§ **Your goal**
Determine the number of lines in the data that contain "none", and write only that number.

§ **Data excerpt**
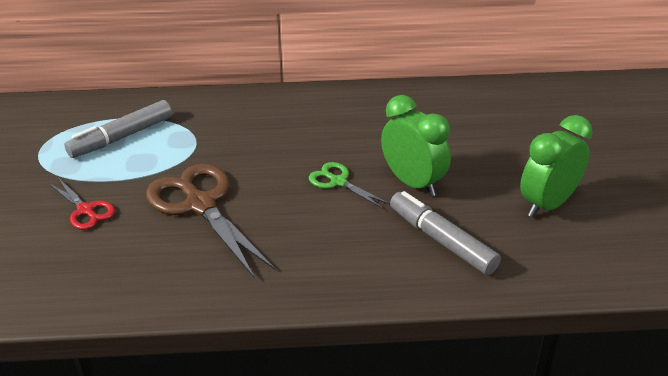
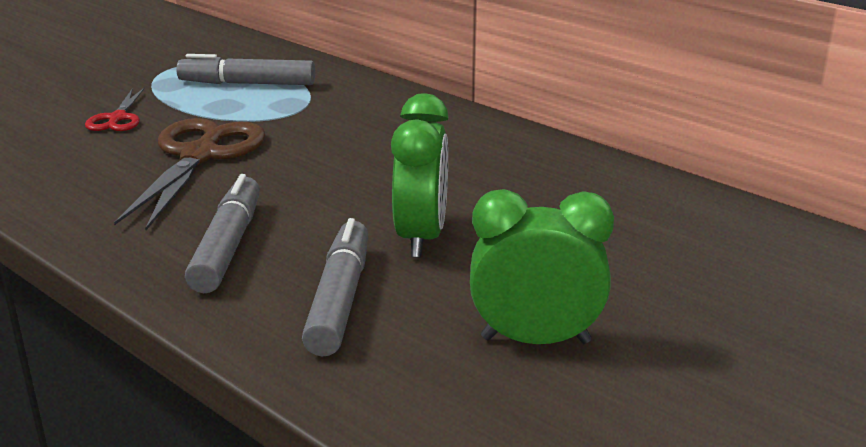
camera: 45 degrees right, 10 degrees down
(334, 249) = (227, 246): none -> grey marker
(338, 182) = (349, 199): green scissors -> none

§ **Task answer**
2